● Directions: Return exactly the lines from the one that contains "grey 1x2 brick [195,385,254,414] -> none" up to the last line of the listing, and nothing else.

● Supplied data:
***

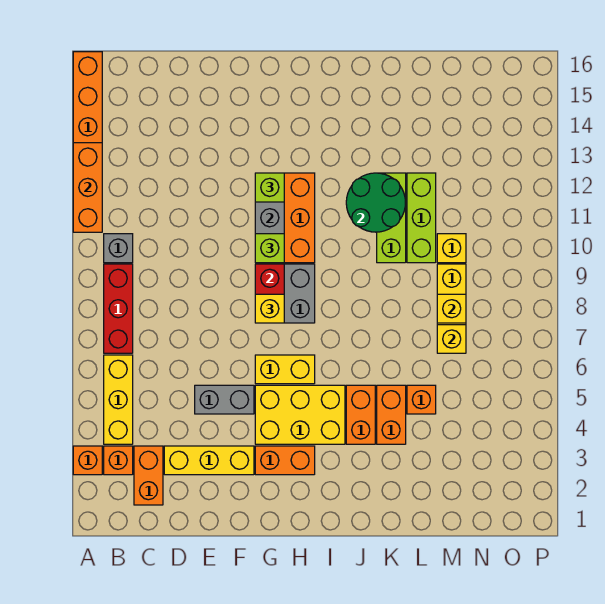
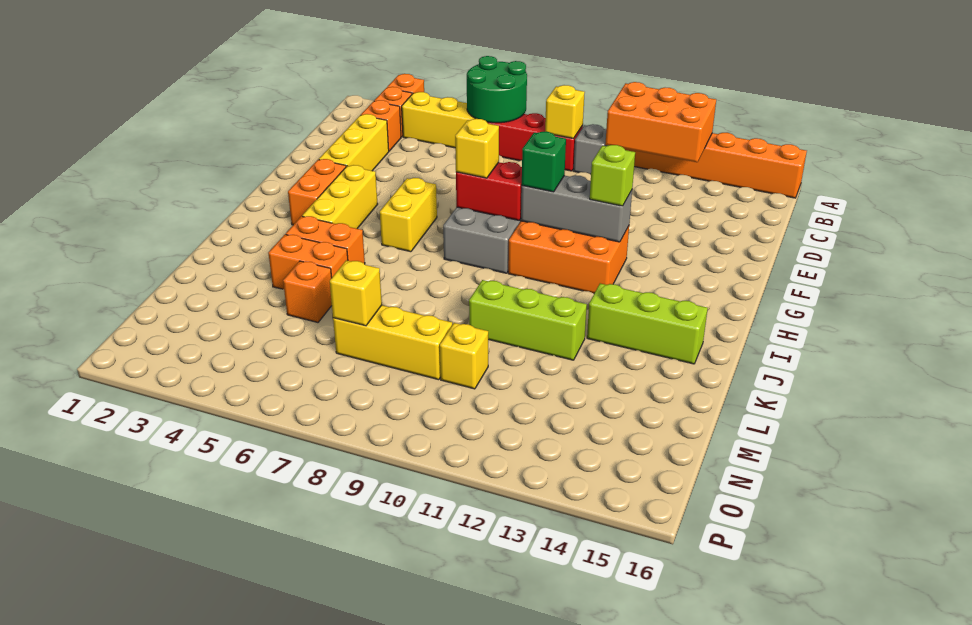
orange 1x3 brick [73,143,102,232] -> orange 2x3 brick [605,82,716,162]
orange 1x2 brick [134,446,163,505] -> orange 1x1 brick [361,100,401,151]
grey 1x2 brick [195,385,254,414] -> none
yellow 2x3 brick [255,385,345,444] -> yellow 1x3 brick [302,165,378,229]
lime 1x1 brick [255,234,284,263] -> green 1x1 brick [522,132,566,192]
green 2x2 round brick [346,173,405,232] -> green 2x2 round brick moved to [467,56,527,123]
lime 1x3 brick [407,173,436,263] -> lime 1x3 brick moved to [587,283,708,364]
yellow 1x1 brick [437,294,466,323] -> yellow 1x1 brick moved to [545,85,585,139]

***

● Exercise result:
grey 1x2 brick [195,385,254,414] -> none
yellow 2x3 brick [255,385,345,444] -> yellow 1x3 brick [302,165,378,229]
lime 1x1 brick [255,234,284,263] -> green 1x1 brick [522,132,566,192]
green 2x2 round brick [346,173,405,232] -> green 2x2 round brick moved to [467,56,527,123]
lime 1x3 brick [407,173,436,263] -> lime 1x3 brick moved to [587,283,708,364]
yellow 1x1 brick [437,294,466,323] -> yellow 1x1 brick moved to [545,85,585,139]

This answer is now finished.